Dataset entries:
◇ ◇ ◇ ◇

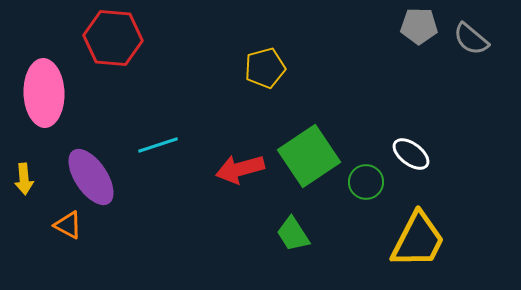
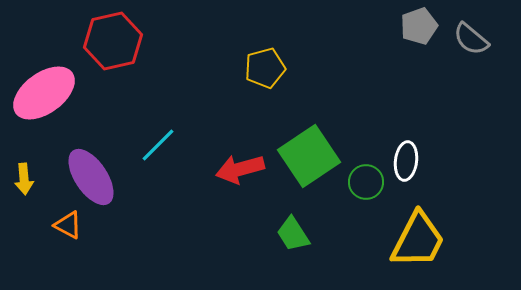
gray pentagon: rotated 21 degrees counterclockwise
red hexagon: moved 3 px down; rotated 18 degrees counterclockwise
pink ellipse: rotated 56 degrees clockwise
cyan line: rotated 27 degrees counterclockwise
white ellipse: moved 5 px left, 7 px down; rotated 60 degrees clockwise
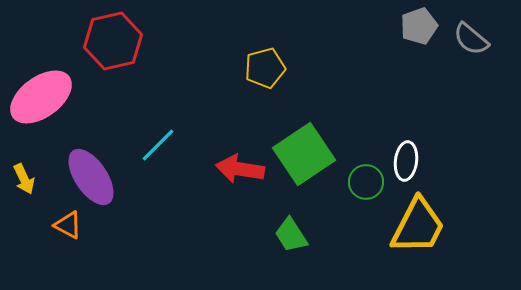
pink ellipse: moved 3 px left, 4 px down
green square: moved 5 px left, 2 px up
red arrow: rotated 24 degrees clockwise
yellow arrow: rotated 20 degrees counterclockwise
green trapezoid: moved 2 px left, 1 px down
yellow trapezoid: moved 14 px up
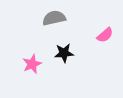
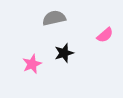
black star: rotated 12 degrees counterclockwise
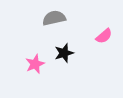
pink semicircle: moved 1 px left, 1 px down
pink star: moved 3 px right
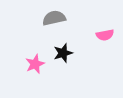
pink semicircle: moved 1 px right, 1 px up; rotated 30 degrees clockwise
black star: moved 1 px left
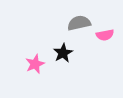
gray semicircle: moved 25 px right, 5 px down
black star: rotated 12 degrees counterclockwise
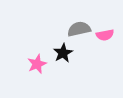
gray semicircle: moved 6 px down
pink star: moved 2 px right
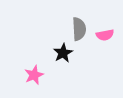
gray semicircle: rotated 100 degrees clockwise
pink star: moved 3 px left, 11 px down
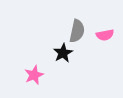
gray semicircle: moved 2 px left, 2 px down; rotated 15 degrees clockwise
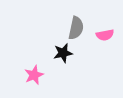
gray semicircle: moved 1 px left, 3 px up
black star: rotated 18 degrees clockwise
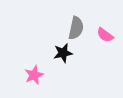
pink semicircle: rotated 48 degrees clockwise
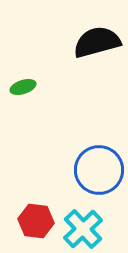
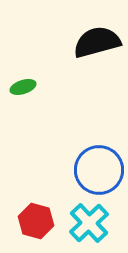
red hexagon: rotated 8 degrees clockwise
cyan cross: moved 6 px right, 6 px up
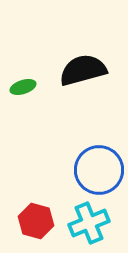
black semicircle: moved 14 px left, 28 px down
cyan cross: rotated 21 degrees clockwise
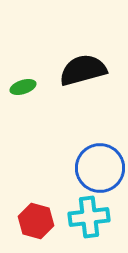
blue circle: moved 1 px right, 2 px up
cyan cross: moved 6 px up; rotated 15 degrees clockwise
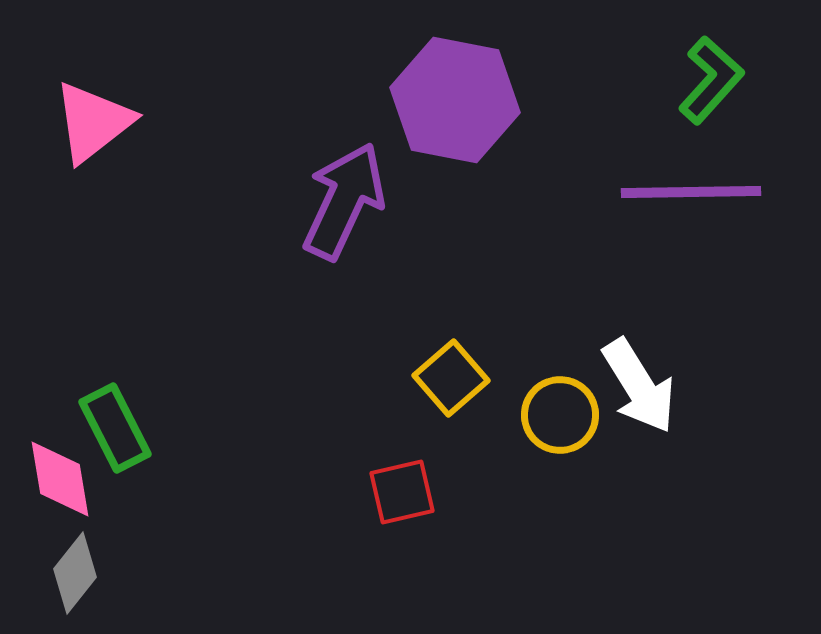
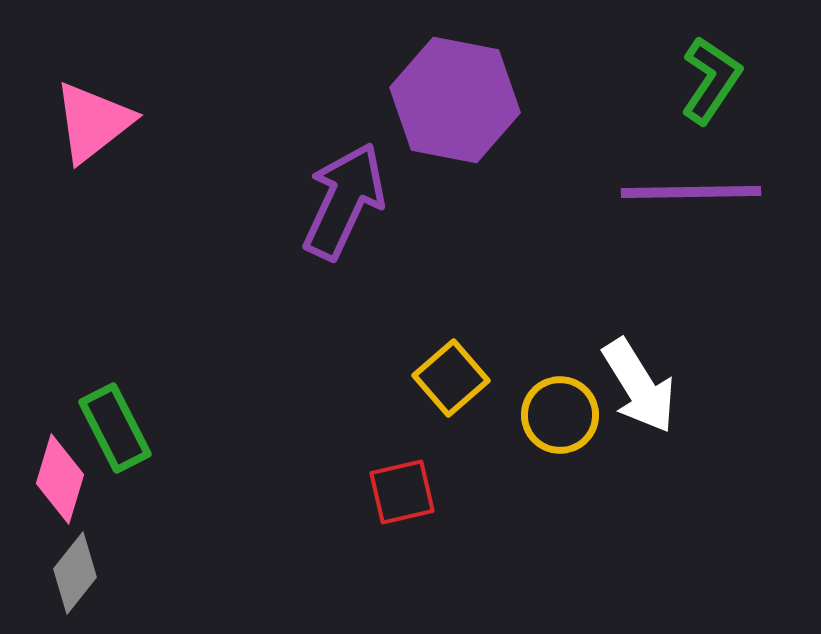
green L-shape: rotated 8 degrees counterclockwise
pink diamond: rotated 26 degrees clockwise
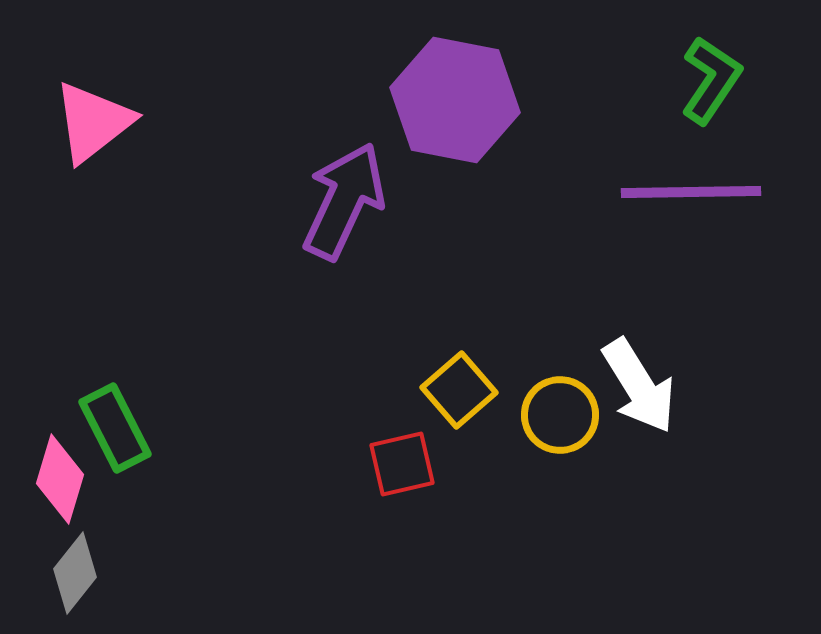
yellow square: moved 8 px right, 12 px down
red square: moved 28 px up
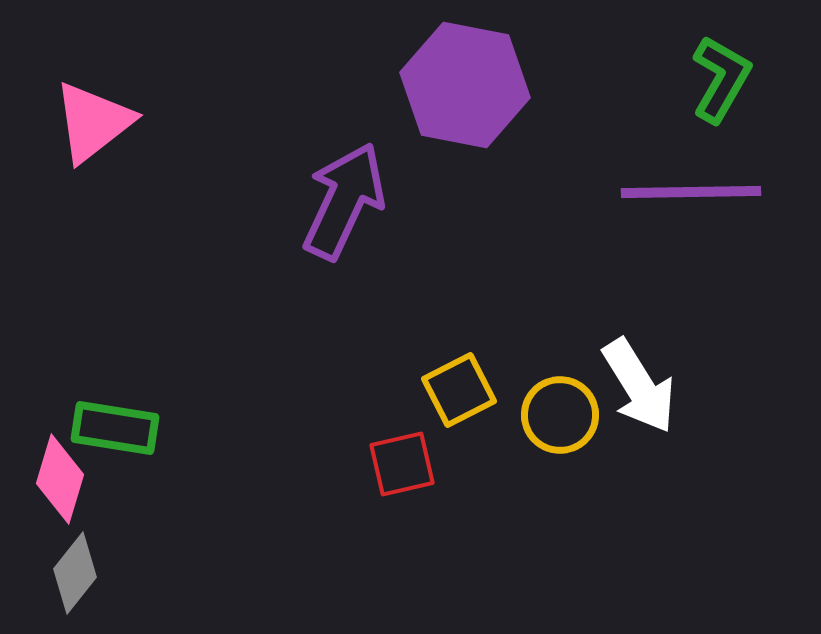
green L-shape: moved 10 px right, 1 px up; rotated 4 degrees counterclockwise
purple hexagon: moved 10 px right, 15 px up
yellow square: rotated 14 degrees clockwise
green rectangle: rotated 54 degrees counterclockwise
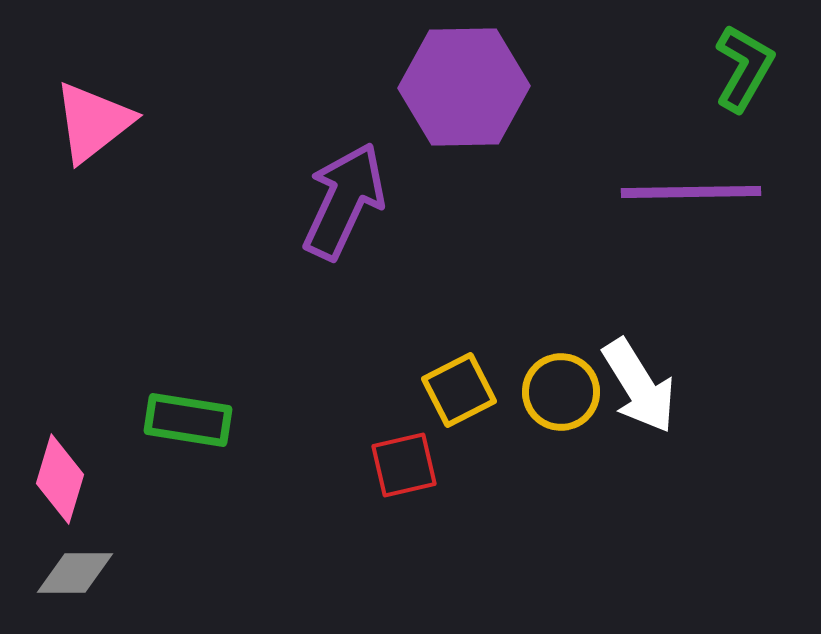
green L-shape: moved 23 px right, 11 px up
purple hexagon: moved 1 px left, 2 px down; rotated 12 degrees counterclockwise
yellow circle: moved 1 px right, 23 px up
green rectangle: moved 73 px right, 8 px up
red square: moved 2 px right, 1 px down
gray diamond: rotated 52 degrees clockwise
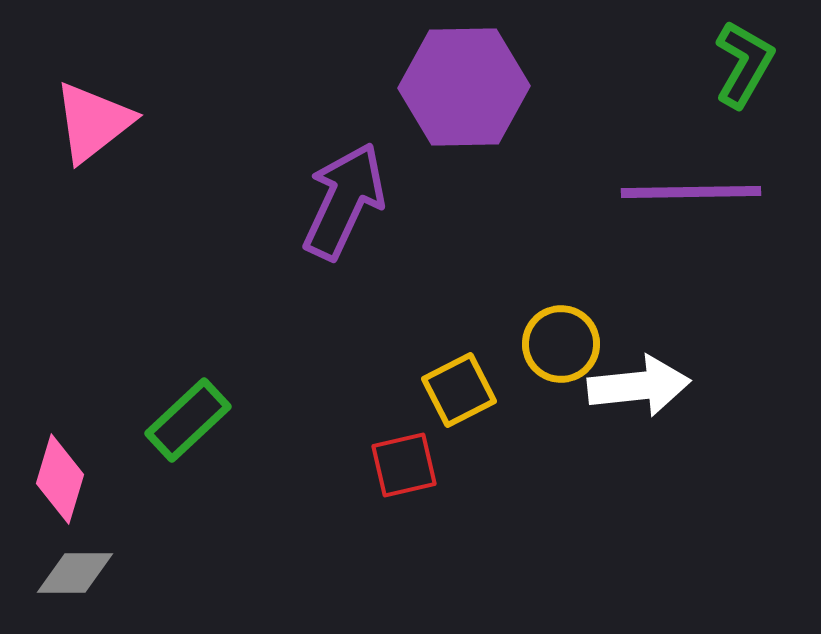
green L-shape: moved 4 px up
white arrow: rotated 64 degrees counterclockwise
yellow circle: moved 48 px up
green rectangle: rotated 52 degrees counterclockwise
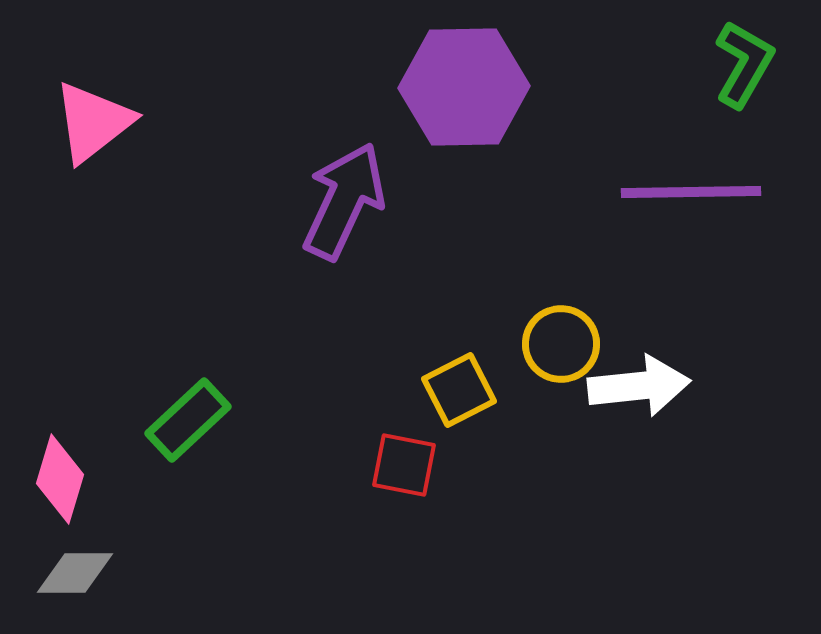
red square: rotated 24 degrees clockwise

◇ ◇ ◇ ◇

### Given request
Rewrite the lines of all the items above, putting "anticlockwise" wherever "counterclockwise" appears and changing nothing else. Omit the picture lines from your answer.

### Result for this exercise
gray pentagon: rotated 21 degrees anticlockwise
red hexagon: moved 3 px down; rotated 18 degrees anticlockwise
pink ellipse: rotated 56 degrees clockwise
cyan line: rotated 27 degrees anticlockwise
white ellipse: moved 5 px left, 7 px down; rotated 60 degrees clockwise
pink ellipse: moved 3 px left, 4 px down
green square: moved 5 px left, 2 px up
red arrow: rotated 24 degrees clockwise
yellow arrow: rotated 20 degrees anticlockwise
green trapezoid: moved 2 px left, 1 px down
yellow trapezoid: moved 14 px up
black star: rotated 12 degrees anticlockwise
pink semicircle: moved 1 px left, 1 px down
pink star: moved 3 px right
pink semicircle: moved 1 px right, 1 px up; rotated 30 degrees clockwise
black star: moved 1 px left
gray semicircle: moved 25 px right, 5 px down
black star: rotated 12 degrees anticlockwise
gray semicircle: moved 6 px down
pink star: moved 2 px right
gray semicircle: rotated 100 degrees clockwise
pink star: moved 3 px left, 11 px down
gray semicircle: moved 2 px left, 2 px down; rotated 15 degrees clockwise
gray semicircle: moved 1 px left, 3 px up
black star: rotated 18 degrees clockwise
pink semicircle: rotated 48 degrees clockwise
red hexagon: rotated 8 degrees clockwise
cyan cross: moved 6 px right, 6 px up
black semicircle: moved 14 px left, 28 px down
cyan cross: rotated 21 degrees clockwise
blue circle: moved 1 px right, 2 px up
cyan cross: moved 6 px up; rotated 15 degrees clockwise
green L-shape: rotated 8 degrees anticlockwise
pink diamond: rotated 26 degrees clockwise
yellow square: moved 8 px right, 12 px down
red square: moved 28 px up
green L-shape: moved 10 px right, 1 px up; rotated 4 degrees anticlockwise
purple hexagon: moved 10 px right, 15 px up
yellow square: rotated 14 degrees clockwise
green rectangle: rotated 54 degrees anticlockwise
green L-shape: moved 23 px right, 11 px up
purple hexagon: moved 1 px left, 2 px down; rotated 12 degrees anticlockwise
yellow circle: moved 1 px right, 23 px up
green rectangle: moved 73 px right, 8 px up
red square: moved 2 px right, 1 px down
gray diamond: rotated 52 degrees clockwise
green L-shape: moved 4 px up
white arrow: rotated 64 degrees anticlockwise
yellow circle: moved 48 px up
green rectangle: rotated 52 degrees anticlockwise
red square: rotated 24 degrees clockwise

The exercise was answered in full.